SOURCE MATERIAL START

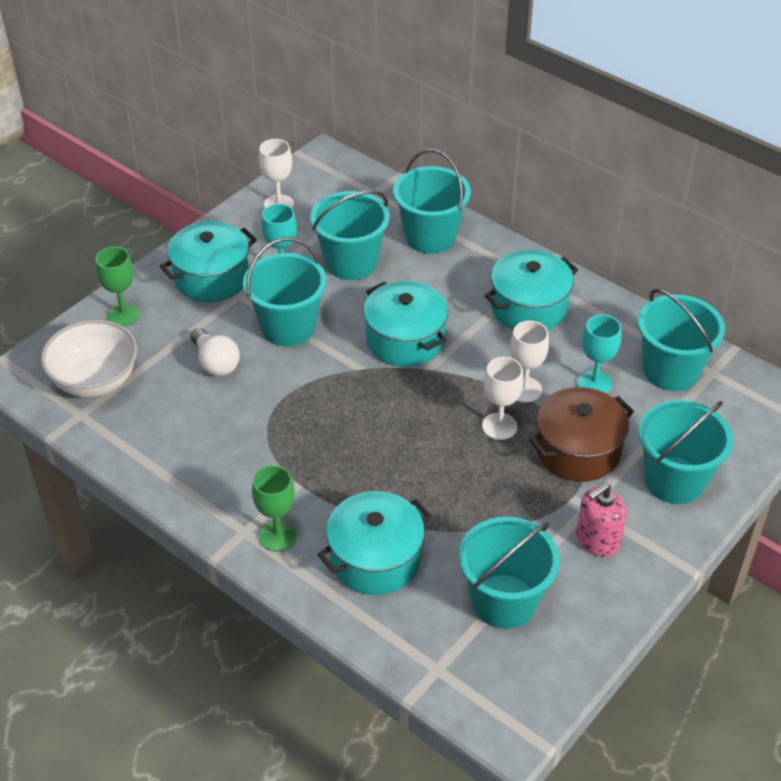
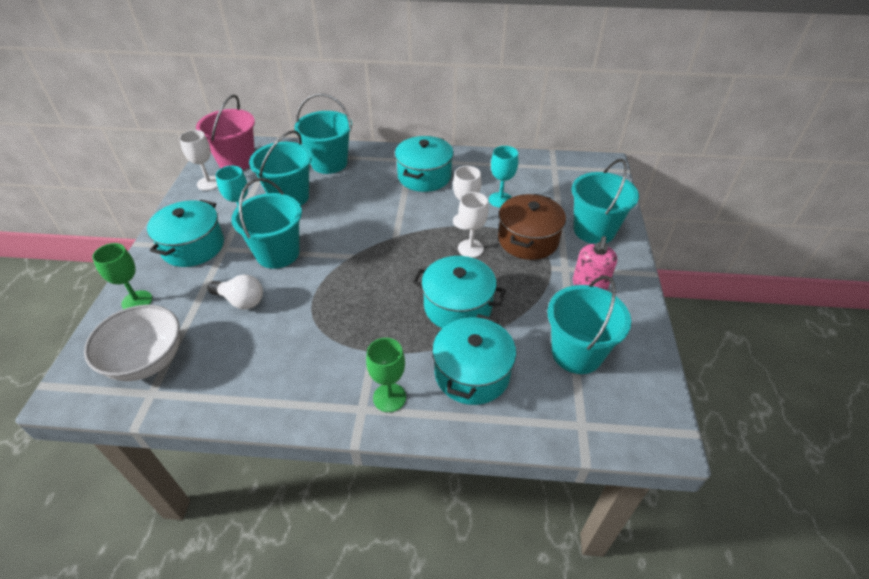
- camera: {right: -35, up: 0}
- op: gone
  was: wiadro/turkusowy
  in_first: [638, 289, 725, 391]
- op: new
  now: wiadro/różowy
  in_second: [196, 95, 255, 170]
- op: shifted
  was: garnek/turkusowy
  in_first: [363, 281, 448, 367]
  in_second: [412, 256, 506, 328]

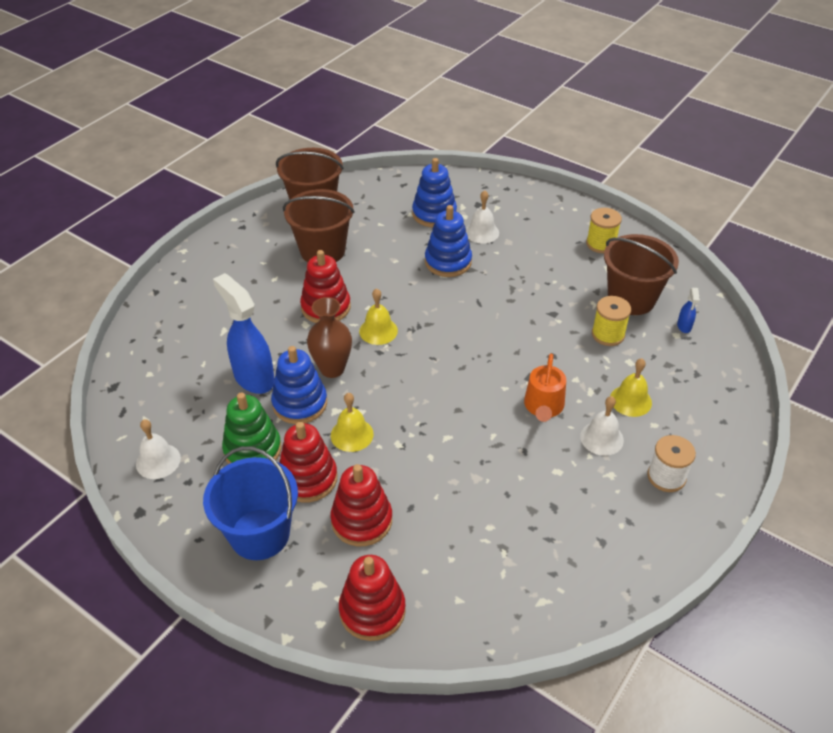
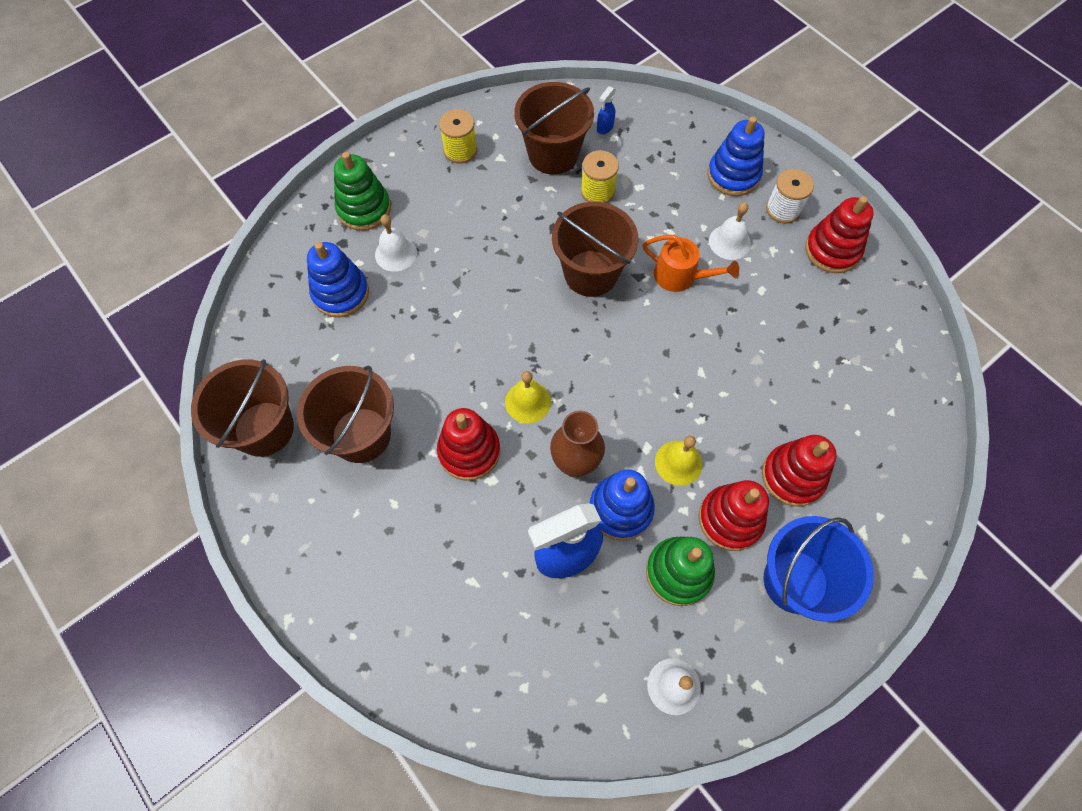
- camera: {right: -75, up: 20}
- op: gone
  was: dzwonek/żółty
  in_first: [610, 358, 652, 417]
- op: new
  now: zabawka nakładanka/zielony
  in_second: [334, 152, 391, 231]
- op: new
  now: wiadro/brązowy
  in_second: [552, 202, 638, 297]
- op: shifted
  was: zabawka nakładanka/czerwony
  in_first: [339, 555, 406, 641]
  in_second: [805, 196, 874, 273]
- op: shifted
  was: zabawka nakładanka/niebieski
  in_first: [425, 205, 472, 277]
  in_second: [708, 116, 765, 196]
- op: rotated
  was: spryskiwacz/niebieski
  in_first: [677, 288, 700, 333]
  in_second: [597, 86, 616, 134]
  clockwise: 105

SOURCE MATERIAL END

• TASK TO COMPLETE
In the reply, each line of the data must appear exactly as written, and no picture may appear.

• SOLUTION BELOW
- camera: {right: -35, up: 0}
- op: gone
  was: wiadro/turkusowy
  in_first: [638, 289, 725, 391]
- op: new
  now: wiadro/różowy
  in_second: [196, 95, 255, 170]
- op: shifted
  was: garnek/turkusowy
  in_first: [363, 281, 448, 367]
  in_second: [412, 256, 506, 328]

- camera: {right: -75, up: 20}
- op: gone
  was: dzwonek/żółty
  in_first: [610, 358, 652, 417]
- op: new
  now: zabawka nakładanka/zielony
  in_second: [334, 152, 391, 231]
- op: new
  now: wiadro/brązowy
  in_second: [552, 202, 638, 297]
- op: shifted
  was: zabawka nakładanka/czerwony
  in_first: [339, 555, 406, 641]
  in_second: [805, 196, 874, 273]
- op: shifted
  was: zabawka nakładanka/niebieski
  in_first: [425, 205, 472, 277]
  in_second: [708, 116, 765, 196]
- op: rotated
  was: spryskiwacz/niebieski
  in_first: [677, 288, 700, 333]
  in_second: [597, 86, 616, 134]
  clockwise: 105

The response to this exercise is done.